- Exercise task
Update all of the entries below by replacing "blue circle" with "navy circle" wherever it appears, changing nothing else. Leave the pictures out of your answer.

- The input
******

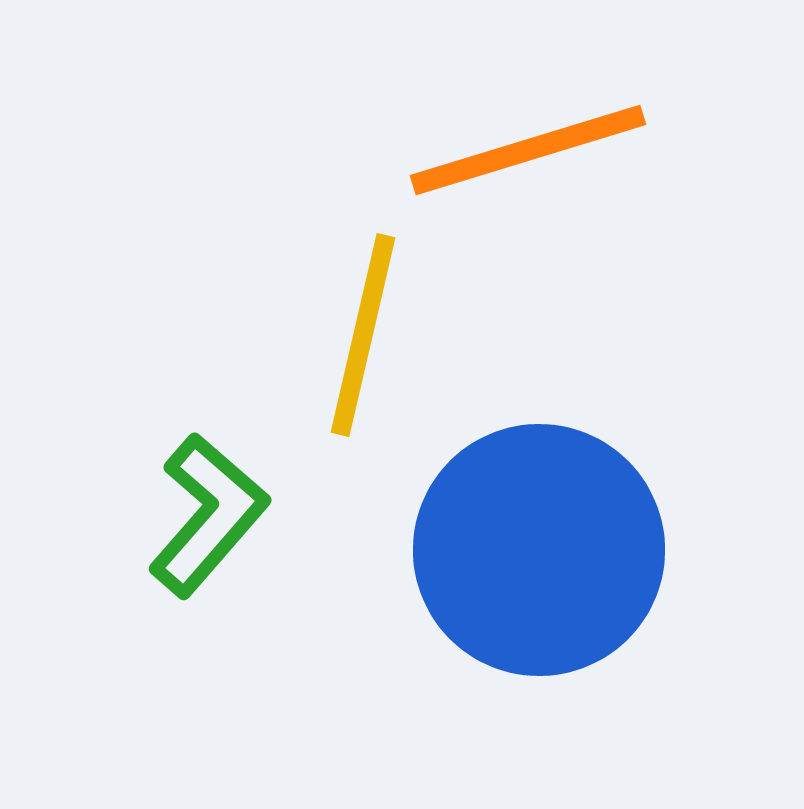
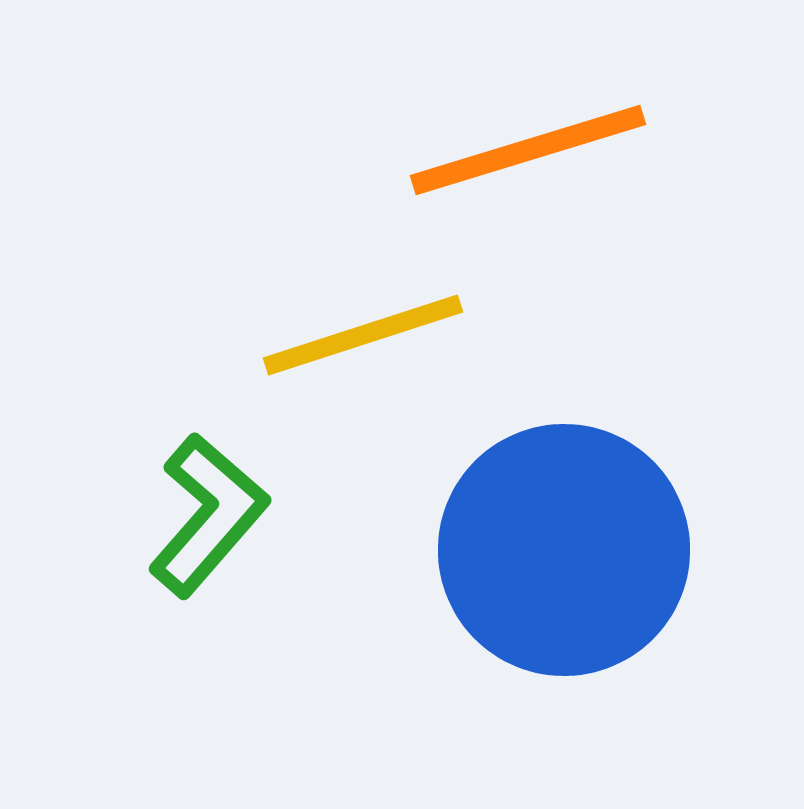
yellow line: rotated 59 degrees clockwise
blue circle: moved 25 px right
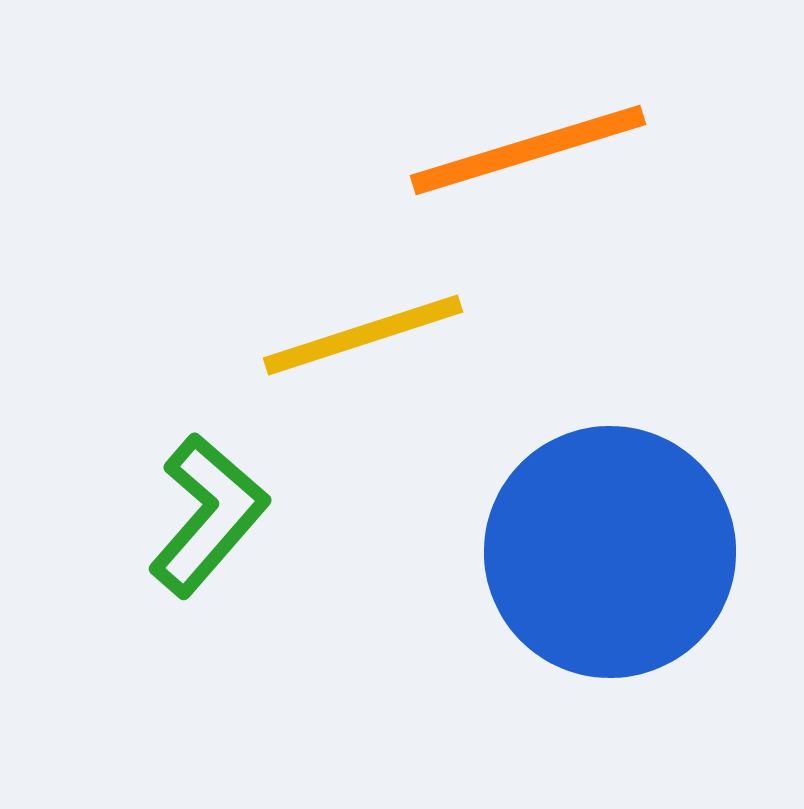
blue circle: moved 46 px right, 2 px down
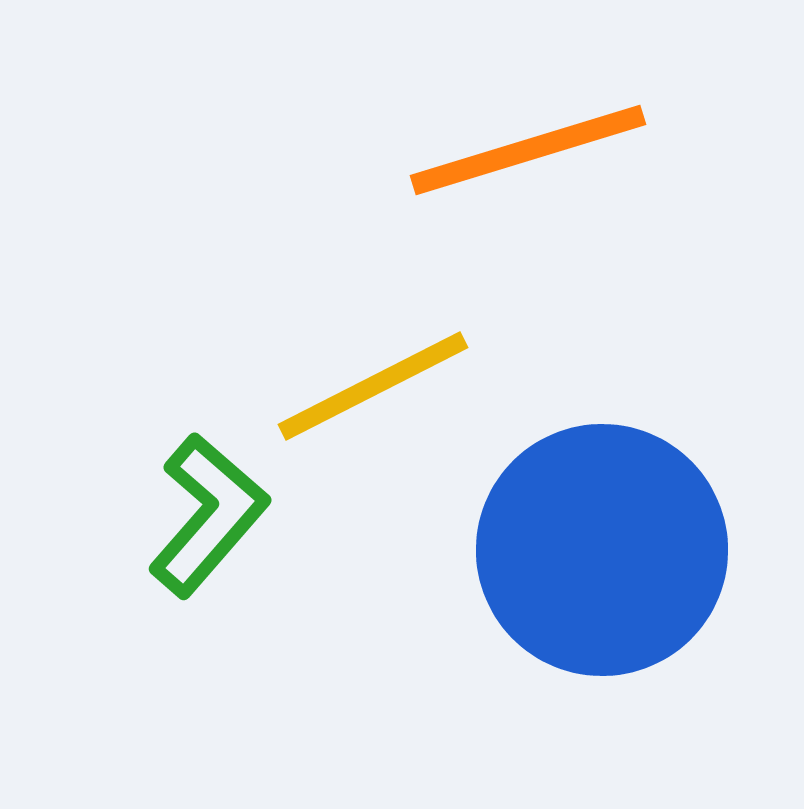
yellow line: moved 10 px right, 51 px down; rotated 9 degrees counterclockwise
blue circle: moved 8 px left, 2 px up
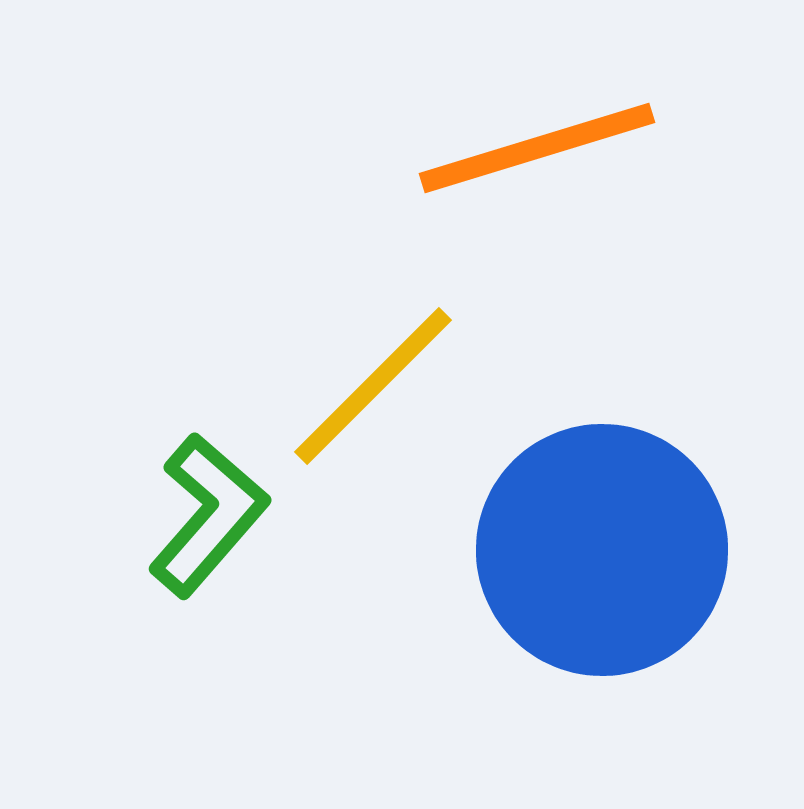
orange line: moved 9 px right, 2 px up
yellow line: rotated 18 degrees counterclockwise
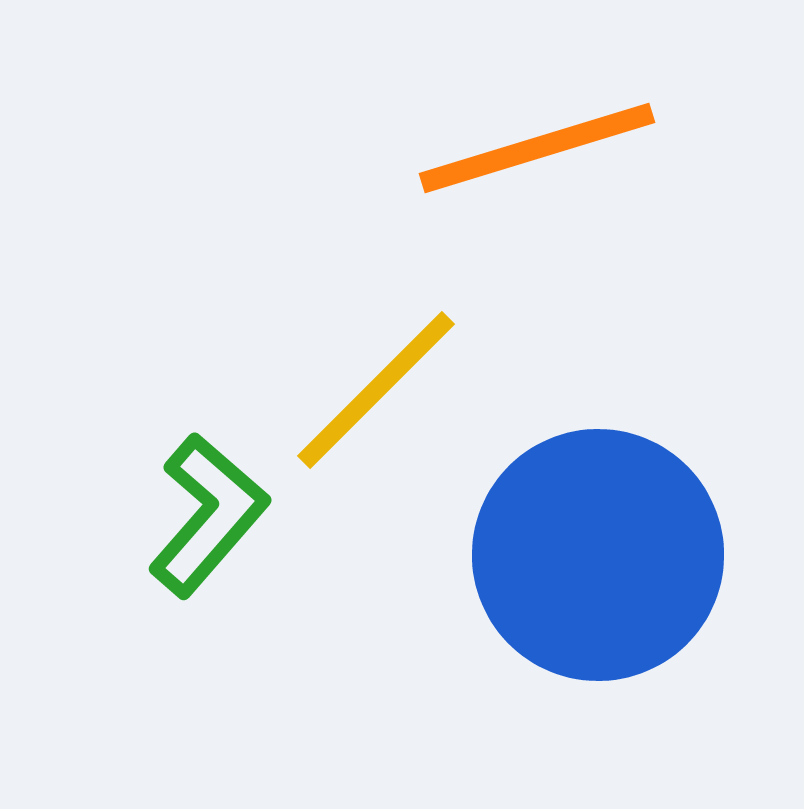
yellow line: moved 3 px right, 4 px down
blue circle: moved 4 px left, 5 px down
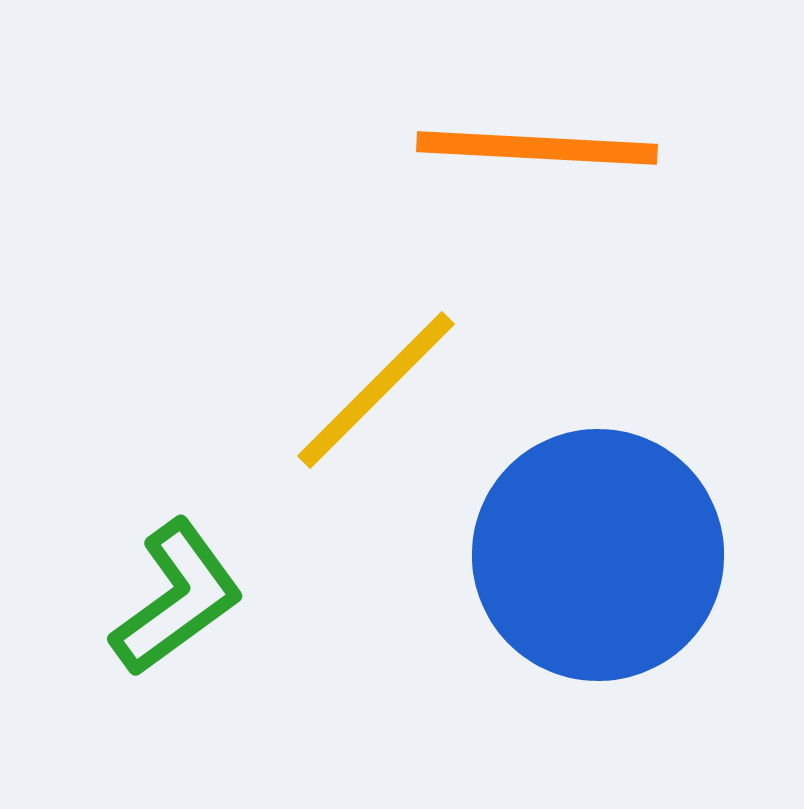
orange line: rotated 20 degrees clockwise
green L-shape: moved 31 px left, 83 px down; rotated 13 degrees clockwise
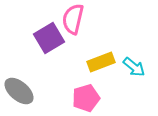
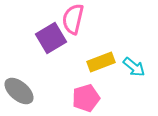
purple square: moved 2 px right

******

- Exercise response
yellow line: rotated 59 degrees clockwise
navy circle: moved 25 px right
navy circle: moved 46 px right, 2 px down
yellow line: moved 10 px right, 51 px down; rotated 9 degrees counterclockwise
navy circle: moved 8 px left, 2 px up
orange line: moved 9 px right, 2 px up
yellow line: rotated 18 degrees counterclockwise
yellow line: moved 3 px right, 4 px down
navy circle: moved 4 px left, 5 px down
orange line: rotated 20 degrees clockwise
green L-shape: moved 31 px left, 83 px down; rotated 13 degrees clockwise
purple square: moved 2 px right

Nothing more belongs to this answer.